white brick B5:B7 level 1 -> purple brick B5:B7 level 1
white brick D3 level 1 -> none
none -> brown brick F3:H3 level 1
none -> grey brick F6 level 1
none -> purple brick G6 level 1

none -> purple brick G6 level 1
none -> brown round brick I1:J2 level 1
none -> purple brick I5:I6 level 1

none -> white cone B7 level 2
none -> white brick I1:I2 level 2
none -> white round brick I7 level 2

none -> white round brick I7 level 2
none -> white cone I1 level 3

+ + + + + + +

#### [Task to complete]
Return every line of the material exactly.

#### [Answer below]
white brick B5:B7 level 1 -> purple brick B5:B7 level 1
white brick D3 level 1 -> none
none -> brown brick F3:H3 level 1
none -> grey brick F6 level 1
none -> purple brick G6 level 1

none -> purple brick G6 level 1
none -> brown round brick I1:J2 level 1
none -> purple brick I5:I6 level 1

none -> white cone B7 level 2
none -> white brick I1:I2 level 2
none -> white round brick I7 level 2

none -> white round brick I7 level 2
none -> white cone I1 level 3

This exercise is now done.